DATA PROVIDED
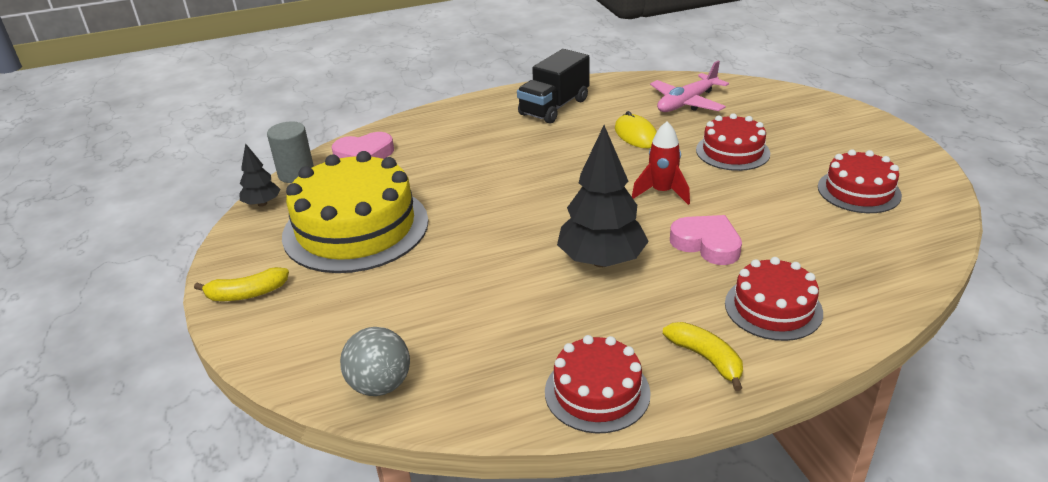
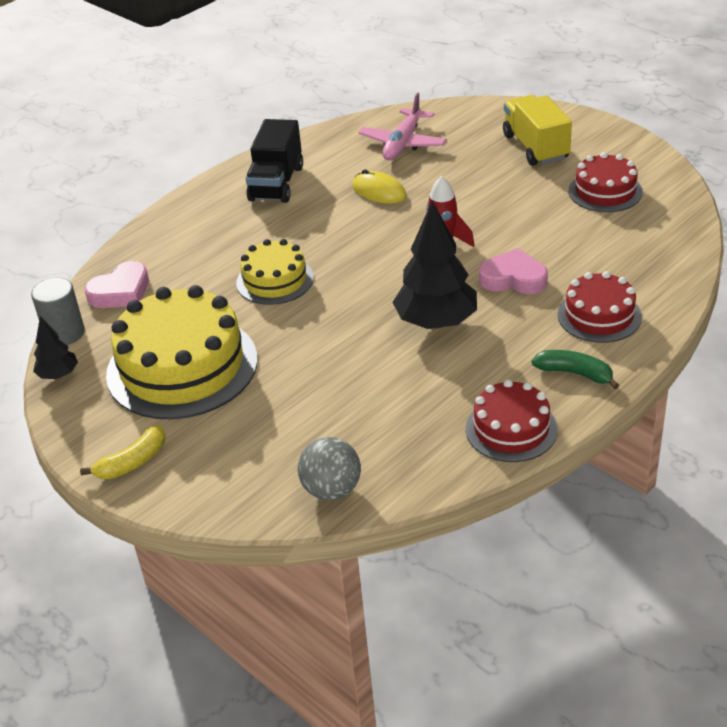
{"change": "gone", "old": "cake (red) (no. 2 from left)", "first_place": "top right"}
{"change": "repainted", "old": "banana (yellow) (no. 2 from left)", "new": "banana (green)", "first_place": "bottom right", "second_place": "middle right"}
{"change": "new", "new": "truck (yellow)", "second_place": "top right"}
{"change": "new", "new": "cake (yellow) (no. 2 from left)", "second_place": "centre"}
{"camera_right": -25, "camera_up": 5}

ACTION ITEM
Pull every line containing the string "left" out of the data above and copy it.

SOLUTION FOR THIS TASK
{"change": "gone", "old": "cake (red) (no. 2 from left)", "first_place": "top right"}
{"change": "repainted", "old": "banana (yellow) (no. 2 from left)", "new": "banana (green)", "first_place": "bottom right", "second_place": "middle right"}
{"change": "new", "new": "cake (yellow) (no. 2 from left)", "second_place": "centre"}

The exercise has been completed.